RECORDS FOR THIS EXERCISE:
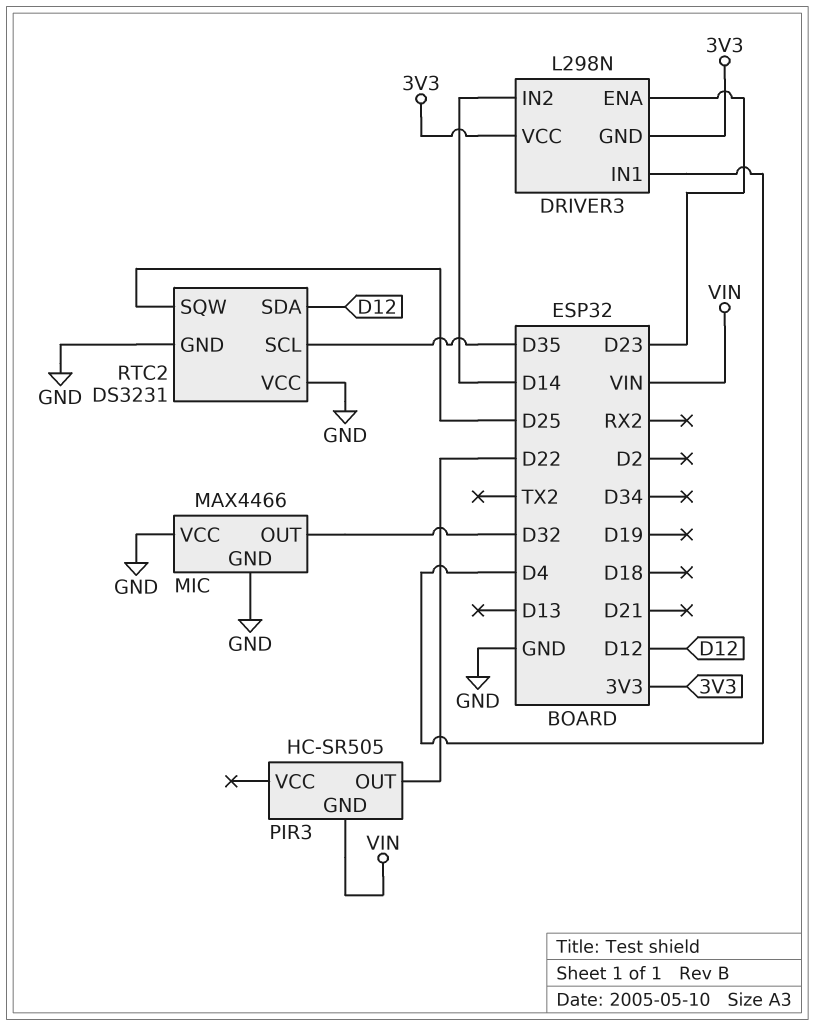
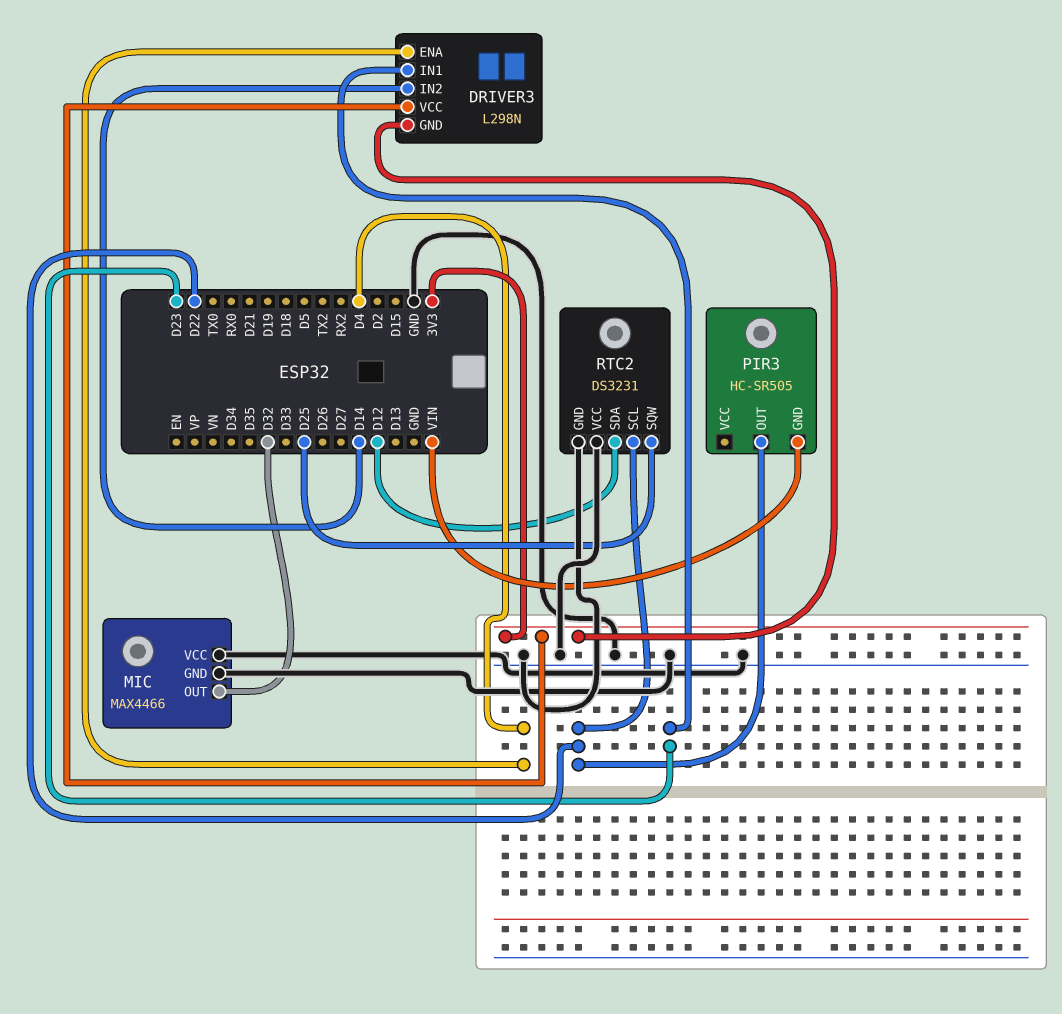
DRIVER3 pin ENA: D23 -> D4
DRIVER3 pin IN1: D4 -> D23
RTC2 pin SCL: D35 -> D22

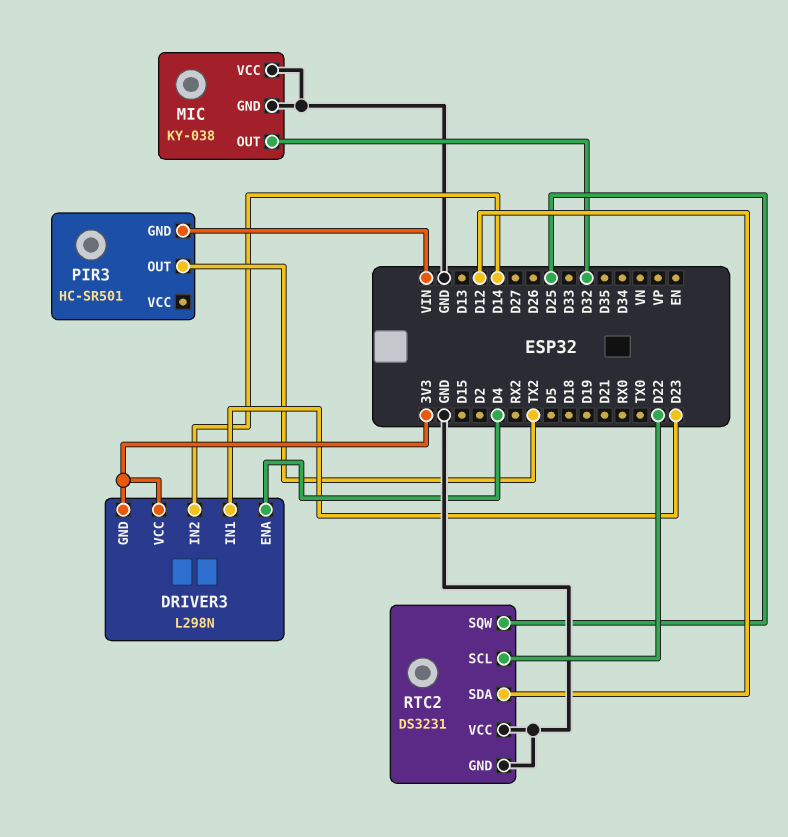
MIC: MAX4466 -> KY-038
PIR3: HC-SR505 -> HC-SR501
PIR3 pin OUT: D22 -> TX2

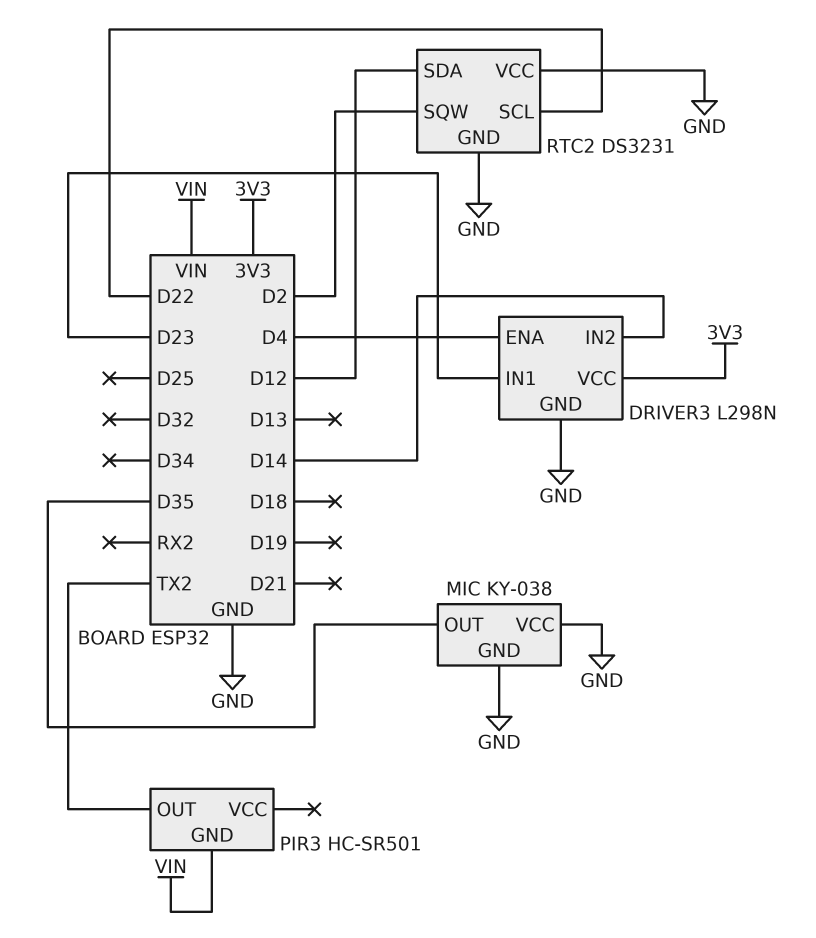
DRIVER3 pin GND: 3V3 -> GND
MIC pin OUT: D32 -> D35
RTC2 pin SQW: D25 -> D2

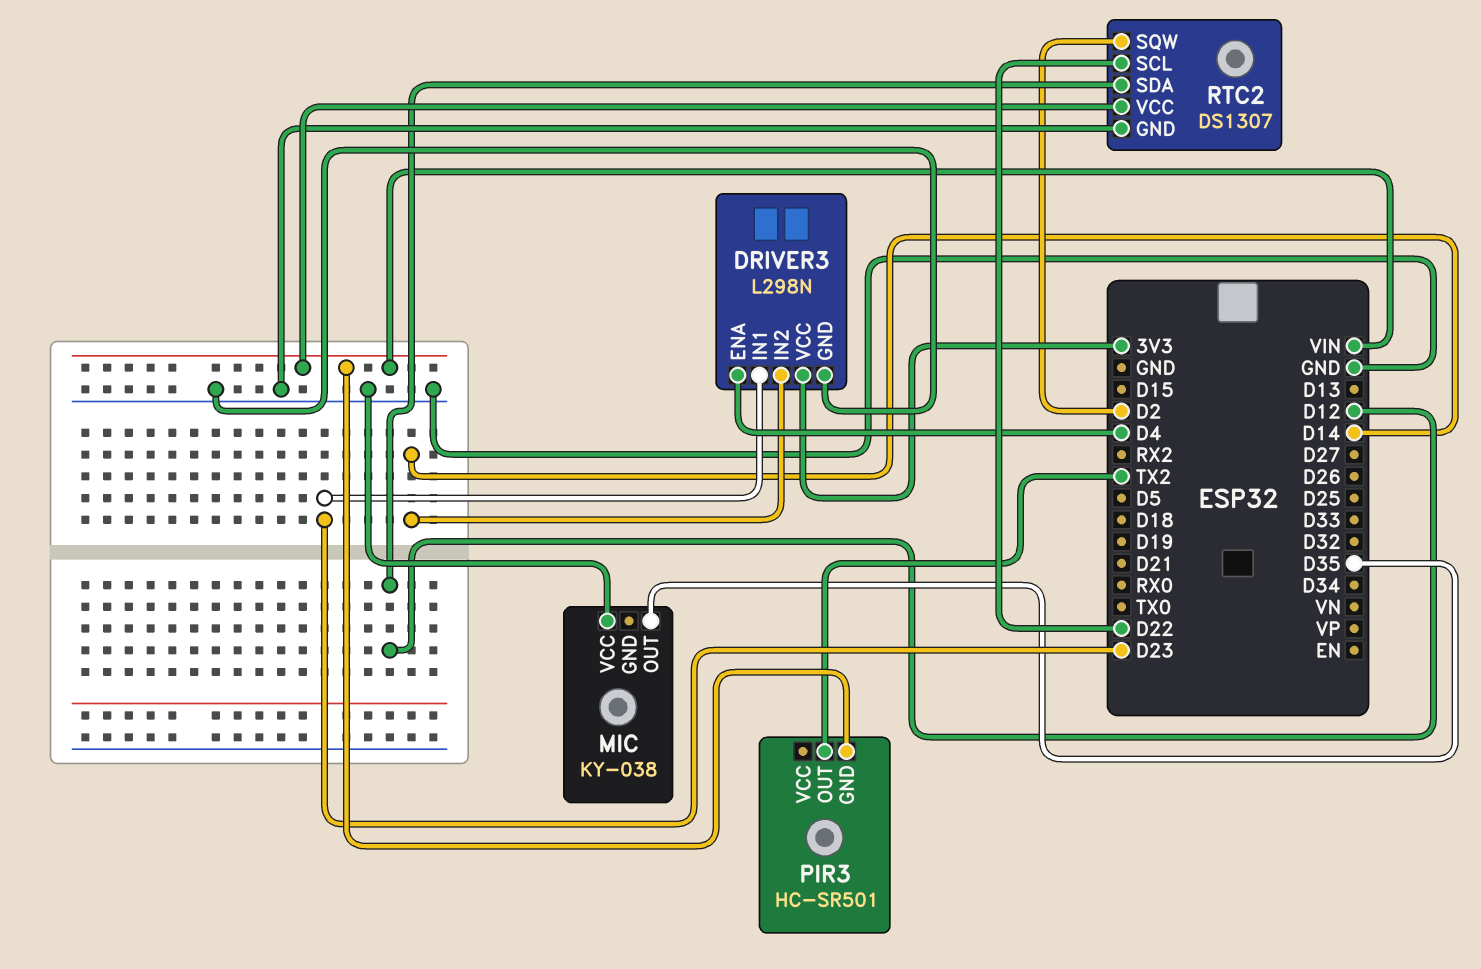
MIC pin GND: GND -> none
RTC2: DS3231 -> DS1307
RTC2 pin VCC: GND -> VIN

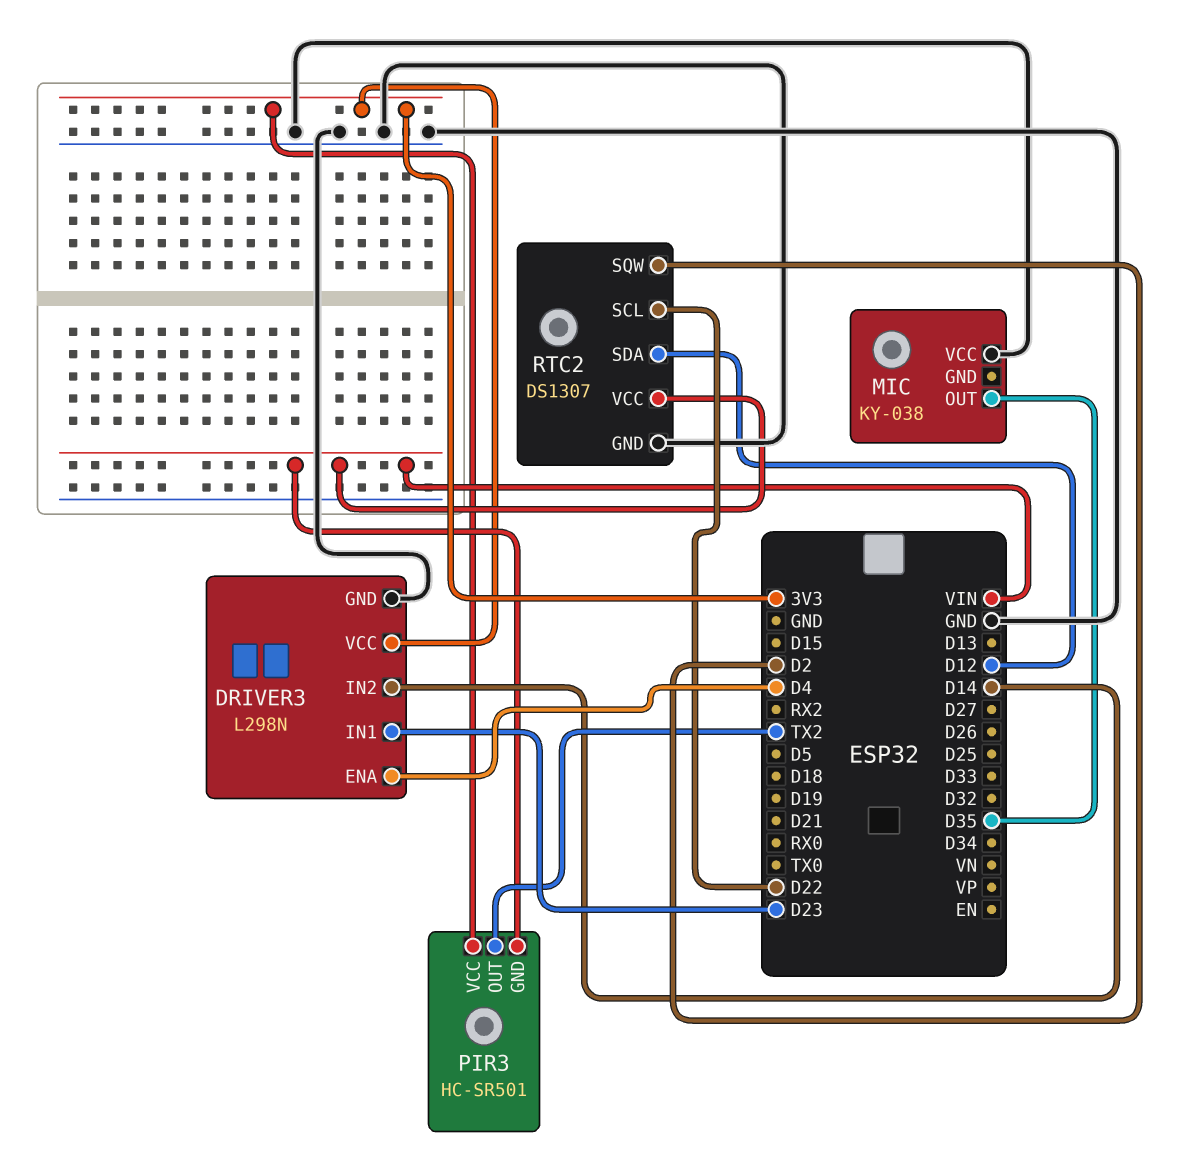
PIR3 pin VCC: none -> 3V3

--

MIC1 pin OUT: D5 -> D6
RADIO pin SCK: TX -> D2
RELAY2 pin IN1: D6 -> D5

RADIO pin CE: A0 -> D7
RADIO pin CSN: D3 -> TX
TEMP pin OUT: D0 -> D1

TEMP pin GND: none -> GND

PROMPT:
After locating the line containing "DRIVER3 pin ENA: D23 -> D4" in the entries above, return it and every line after it exactly, ending at the line containing "PIR3 pin VCC: none -> 3V3", without pictures.

ANSWER SPACE:
DRIVER3 pin ENA: D23 -> D4
DRIVER3 pin IN1: D4 -> D23
RTC2 pin SCL: D35 -> D22

MIC: MAX4466 -> KY-038
PIR3: HC-SR505 -> HC-SR501
PIR3 pin OUT: D22 -> TX2

DRIVER3 pin GND: 3V3 -> GND
MIC pin OUT: D32 -> D35
RTC2 pin SQW: D25 -> D2

MIC pin GND: GND -> none
RTC2: DS3231 -> DS1307
RTC2 pin VCC: GND -> VIN

PIR3 pin VCC: none -> 3V3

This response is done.